PROMPT: From the entries below, transcribe exactly the lines between the line holding "(663, 526) = (552, 590): yellow" and the line holding "(208, 296) = (451, 513): brown", inclusive; skip all other lines.

TASK INPUT:
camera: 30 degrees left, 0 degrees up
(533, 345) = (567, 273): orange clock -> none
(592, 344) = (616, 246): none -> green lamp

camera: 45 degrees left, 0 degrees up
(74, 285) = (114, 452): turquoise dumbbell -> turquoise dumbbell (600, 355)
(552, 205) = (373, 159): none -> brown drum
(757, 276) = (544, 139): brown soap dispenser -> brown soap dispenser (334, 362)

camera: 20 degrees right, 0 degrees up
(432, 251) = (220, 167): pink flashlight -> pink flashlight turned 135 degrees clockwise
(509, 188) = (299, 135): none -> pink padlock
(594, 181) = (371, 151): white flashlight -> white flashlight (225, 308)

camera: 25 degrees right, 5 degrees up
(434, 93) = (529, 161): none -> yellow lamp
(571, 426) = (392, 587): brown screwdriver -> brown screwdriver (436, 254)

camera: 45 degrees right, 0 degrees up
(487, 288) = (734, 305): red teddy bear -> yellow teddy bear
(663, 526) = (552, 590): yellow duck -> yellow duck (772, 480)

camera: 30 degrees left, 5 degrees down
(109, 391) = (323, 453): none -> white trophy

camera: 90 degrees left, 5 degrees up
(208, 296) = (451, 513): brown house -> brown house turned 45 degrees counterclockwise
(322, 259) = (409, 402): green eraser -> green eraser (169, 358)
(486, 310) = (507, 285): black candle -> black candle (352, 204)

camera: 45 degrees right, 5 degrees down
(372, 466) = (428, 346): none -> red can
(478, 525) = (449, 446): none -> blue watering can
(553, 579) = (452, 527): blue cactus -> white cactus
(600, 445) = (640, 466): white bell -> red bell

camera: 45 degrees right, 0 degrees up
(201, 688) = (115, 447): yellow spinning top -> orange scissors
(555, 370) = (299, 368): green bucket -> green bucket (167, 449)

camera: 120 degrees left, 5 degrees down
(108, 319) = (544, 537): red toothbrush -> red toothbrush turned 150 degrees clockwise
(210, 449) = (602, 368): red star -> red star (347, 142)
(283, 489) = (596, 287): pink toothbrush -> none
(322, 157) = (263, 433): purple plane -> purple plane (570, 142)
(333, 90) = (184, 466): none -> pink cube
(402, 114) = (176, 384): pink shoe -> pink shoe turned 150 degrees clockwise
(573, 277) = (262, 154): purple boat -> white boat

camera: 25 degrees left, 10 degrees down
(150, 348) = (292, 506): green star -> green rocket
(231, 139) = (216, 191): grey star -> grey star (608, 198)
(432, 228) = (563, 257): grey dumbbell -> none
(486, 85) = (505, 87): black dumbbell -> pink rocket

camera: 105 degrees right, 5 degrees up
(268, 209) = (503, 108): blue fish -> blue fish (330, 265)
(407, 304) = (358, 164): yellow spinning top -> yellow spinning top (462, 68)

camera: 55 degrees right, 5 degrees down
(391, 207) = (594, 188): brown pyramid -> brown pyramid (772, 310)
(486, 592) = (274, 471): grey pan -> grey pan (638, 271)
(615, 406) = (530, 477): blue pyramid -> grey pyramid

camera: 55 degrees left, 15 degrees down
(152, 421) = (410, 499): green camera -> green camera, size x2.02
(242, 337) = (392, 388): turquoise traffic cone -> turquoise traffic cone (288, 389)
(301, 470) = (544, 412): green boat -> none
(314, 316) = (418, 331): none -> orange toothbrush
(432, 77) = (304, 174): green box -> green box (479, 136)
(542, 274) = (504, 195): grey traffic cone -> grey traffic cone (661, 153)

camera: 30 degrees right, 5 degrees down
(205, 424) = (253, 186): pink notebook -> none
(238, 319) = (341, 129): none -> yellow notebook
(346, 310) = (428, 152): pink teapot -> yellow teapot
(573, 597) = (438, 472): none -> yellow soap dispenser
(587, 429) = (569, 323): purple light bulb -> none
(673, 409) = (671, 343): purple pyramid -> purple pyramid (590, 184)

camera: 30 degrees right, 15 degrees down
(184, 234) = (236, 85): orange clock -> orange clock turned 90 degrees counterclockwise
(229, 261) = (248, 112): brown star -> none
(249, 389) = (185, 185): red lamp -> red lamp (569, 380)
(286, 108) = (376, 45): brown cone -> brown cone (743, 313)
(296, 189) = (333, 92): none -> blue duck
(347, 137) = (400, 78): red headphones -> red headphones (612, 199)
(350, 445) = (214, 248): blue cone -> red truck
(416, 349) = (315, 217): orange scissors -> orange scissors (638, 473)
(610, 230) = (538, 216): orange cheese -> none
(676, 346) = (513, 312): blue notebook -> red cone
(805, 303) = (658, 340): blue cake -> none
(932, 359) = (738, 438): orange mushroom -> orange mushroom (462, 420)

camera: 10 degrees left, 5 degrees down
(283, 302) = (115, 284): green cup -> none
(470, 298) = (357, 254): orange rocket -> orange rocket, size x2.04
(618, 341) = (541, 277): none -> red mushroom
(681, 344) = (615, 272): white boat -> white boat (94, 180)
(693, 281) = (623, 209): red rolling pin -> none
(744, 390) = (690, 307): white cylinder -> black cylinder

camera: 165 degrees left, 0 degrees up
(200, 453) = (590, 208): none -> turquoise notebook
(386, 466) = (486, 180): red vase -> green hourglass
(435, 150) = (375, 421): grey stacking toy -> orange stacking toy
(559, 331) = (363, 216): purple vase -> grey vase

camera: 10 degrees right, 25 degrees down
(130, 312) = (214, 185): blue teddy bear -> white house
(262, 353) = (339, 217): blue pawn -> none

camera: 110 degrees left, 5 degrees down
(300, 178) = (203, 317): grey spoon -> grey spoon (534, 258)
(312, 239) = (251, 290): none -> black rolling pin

EXERCISE OUTPUT:
(663, 526) = (552, 590): yellow duck -> yellow duck (772, 480)

camera: 30 degrees left, 5 degrees down
(109, 391) = (323, 453): none -> white trophy

camera: 90 degrees left, 5 degrees up
(208, 296) = (451, 513): brown house -> brown house turned 45 degrees counterclockwise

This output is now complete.